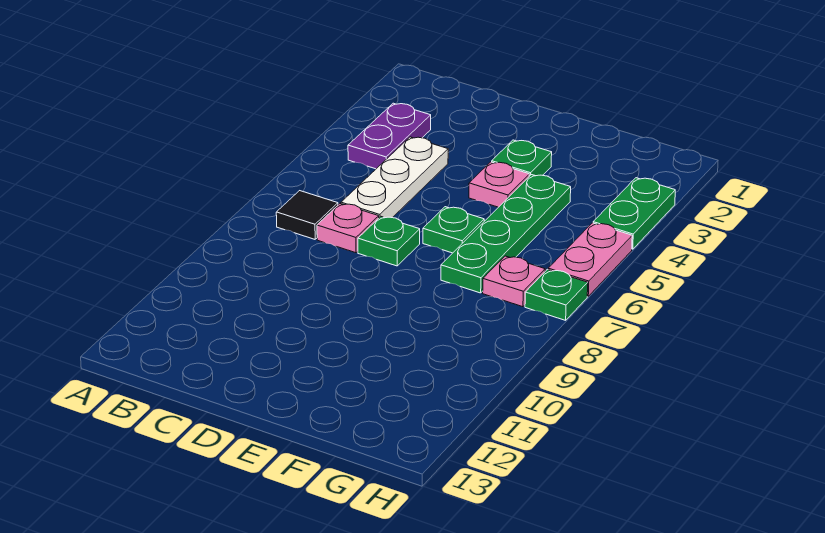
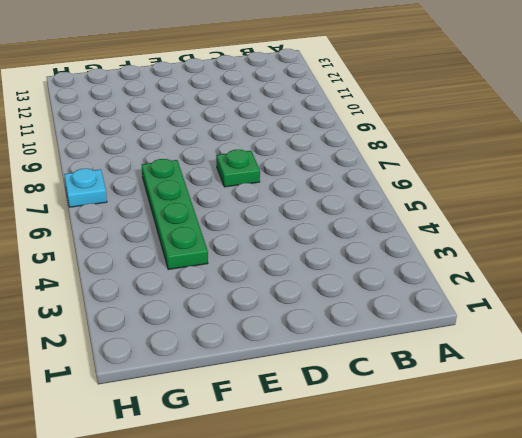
cyan plate H7 level 1 -> green plate H7 level 1
none -> purple plate B3:B4 level 1
none -> black tile B7 level 1
none -> white plate C4:C6 level 1

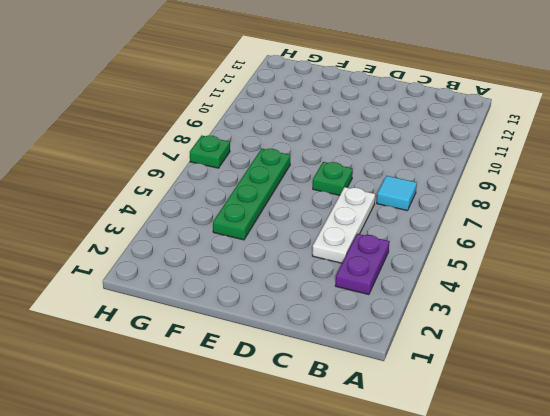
cyan tile B7 level 1 -> black tile B7 level 1
none -> pink plate C7 level 1
none -> green plate E3 level 1
none -> pink plate E4 level 1

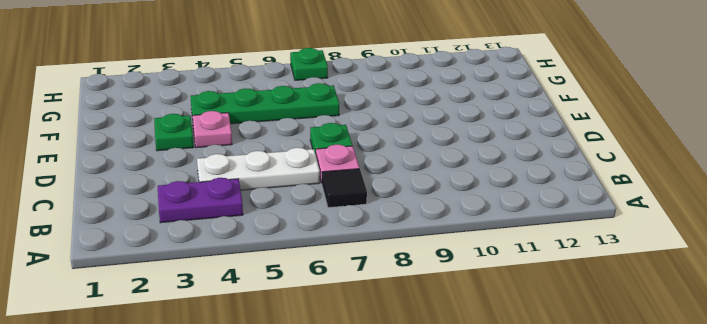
none -> green plate E6 level 1
none -> pink plate G7 level 1
none -> green plate H3:H4 level 1

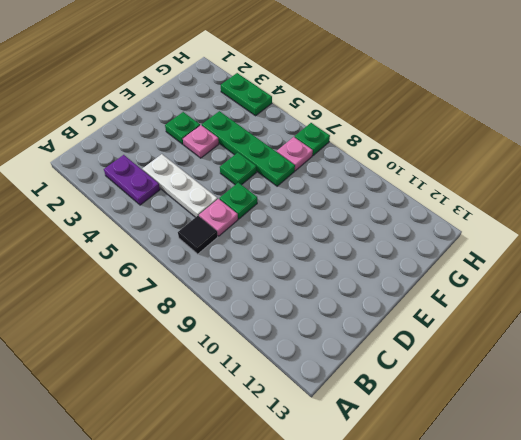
none -> pink plate H5:H6 level 1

****************************************

__WORK REQUIRED__: Please print the span that begins at the line holding "none -> green plate E3 level 1" and ends at the last line of the data, both ends included, with no pictures.

__REPLY TO THE EXERCISE__:
none -> green plate E3 level 1
none -> pink plate E4 level 1

none -> green plate E6 level 1
none -> pink plate G7 level 1
none -> green plate H3:H4 level 1

none -> pink plate H5:H6 level 1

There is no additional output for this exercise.